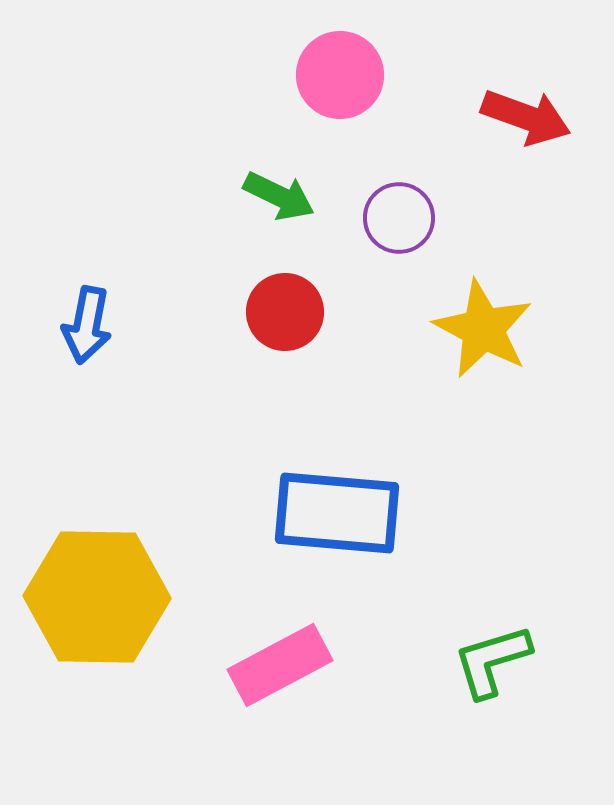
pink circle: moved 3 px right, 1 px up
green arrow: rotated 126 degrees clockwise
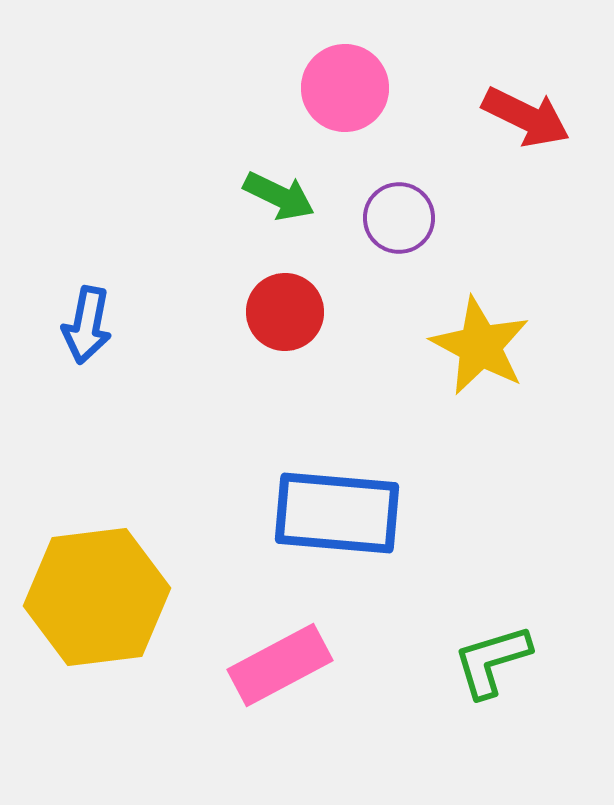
pink circle: moved 5 px right, 13 px down
red arrow: rotated 6 degrees clockwise
yellow star: moved 3 px left, 17 px down
yellow hexagon: rotated 8 degrees counterclockwise
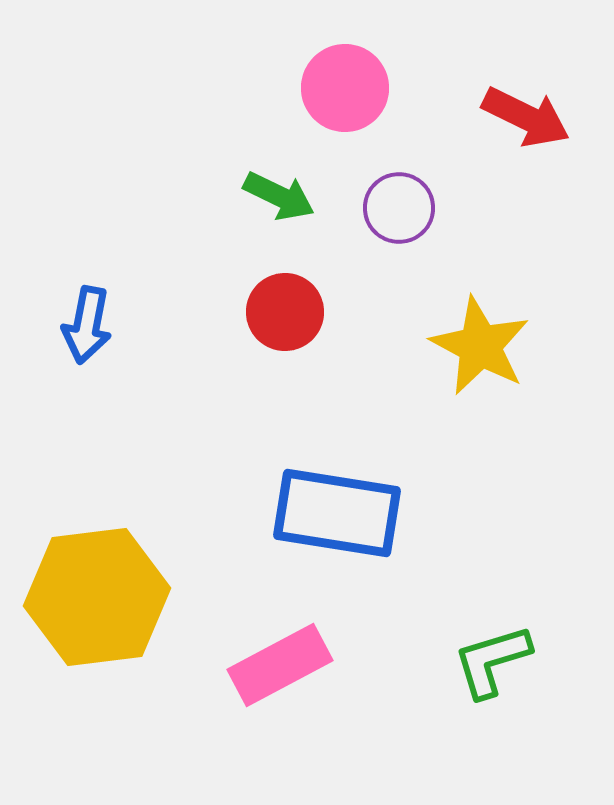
*-*-*
● **STATED PROBLEM**:
Pick out each line of the data above that contains the word "moved", matching case exactly, and copy those lines.

● **COMPLETE OUTPUT**:
pink circle: moved 3 px right, 1 px up
pink circle: moved 5 px right, 13 px down
yellow star: moved 3 px left, 17 px down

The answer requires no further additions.